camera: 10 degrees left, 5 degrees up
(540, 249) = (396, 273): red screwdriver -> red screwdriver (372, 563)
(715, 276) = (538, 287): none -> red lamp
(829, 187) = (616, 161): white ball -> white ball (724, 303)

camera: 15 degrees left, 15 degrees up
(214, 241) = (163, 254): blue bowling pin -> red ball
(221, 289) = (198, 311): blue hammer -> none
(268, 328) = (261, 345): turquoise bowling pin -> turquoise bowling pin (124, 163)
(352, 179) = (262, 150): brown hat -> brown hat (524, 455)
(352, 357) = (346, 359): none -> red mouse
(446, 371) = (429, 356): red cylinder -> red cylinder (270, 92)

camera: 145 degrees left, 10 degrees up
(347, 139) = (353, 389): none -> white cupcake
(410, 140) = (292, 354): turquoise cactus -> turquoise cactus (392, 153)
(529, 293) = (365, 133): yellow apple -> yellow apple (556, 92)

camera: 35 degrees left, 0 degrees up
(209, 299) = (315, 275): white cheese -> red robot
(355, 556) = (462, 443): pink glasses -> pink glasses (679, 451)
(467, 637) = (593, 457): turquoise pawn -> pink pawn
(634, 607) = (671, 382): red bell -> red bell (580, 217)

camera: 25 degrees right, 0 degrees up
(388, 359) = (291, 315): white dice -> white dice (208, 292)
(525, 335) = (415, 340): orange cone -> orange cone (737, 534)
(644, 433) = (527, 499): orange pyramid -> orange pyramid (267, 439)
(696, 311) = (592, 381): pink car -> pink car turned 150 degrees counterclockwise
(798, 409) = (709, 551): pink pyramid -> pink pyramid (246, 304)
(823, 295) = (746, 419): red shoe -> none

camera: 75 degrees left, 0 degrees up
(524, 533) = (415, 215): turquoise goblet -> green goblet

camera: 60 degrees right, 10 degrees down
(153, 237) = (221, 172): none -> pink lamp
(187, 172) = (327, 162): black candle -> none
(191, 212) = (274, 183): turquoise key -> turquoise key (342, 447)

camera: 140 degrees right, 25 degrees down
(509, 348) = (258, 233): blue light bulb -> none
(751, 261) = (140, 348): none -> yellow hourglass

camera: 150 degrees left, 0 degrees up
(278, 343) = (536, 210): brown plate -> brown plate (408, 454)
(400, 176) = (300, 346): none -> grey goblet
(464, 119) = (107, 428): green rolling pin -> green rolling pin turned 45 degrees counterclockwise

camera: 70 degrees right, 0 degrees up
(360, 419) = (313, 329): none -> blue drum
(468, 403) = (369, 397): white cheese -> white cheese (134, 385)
════════
§ **What is needed**
Would you retype the lines above from the one with "(410, 140) = (292, 354): turquoise" down to the one with "camera: 140 degrees right, 25 degrees down", word for word, both ends included and no other lines?

§ **Reply to the task**
(410, 140) = (292, 354): turquoise cactus -> turquoise cactus (392, 153)
(529, 293) = (365, 133): yellow apple -> yellow apple (556, 92)

camera: 35 degrees left, 0 degrees up
(209, 299) = (315, 275): white cheese -> red robot
(355, 556) = (462, 443): pink glasses -> pink glasses (679, 451)
(467, 637) = (593, 457): turquoise pawn -> pink pawn
(634, 607) = (671, 382): red bell -> red bell (580, 217)

camera: 25 degrees right, 0 degrees up
(388, 359) = (291, 315): white dice -> white dice (208, 292)
(525, 335) = (415, 340): orange cone -> orange cone (737, 534)
(644, 433) = (527, 499): orange pyramid -> orange pyramid (267, 439)
(696, 311) = (592, 381): pink car -> pink car turned 150 degrees counterclockwise
(798, 409) = (709, 551): pink pyramid -> pink pyramid (246, 304)
(823, 295) = (746, 419): red shoe -> none

camera: 75 degrees left, 0 degrees up
(524, 533) = (415, 215): turquoise goblet -> green goblet

camera: 60 degrees right, 10 degrees down
(153, 237) = (221, 172): none -> pink lamp
(187, 172) = (327, 162): black candle -> none
(191, 212) = (274, 183): turquoise key -> turquoise key (342, 447)

camera: 140 degrees right, 25 degrees down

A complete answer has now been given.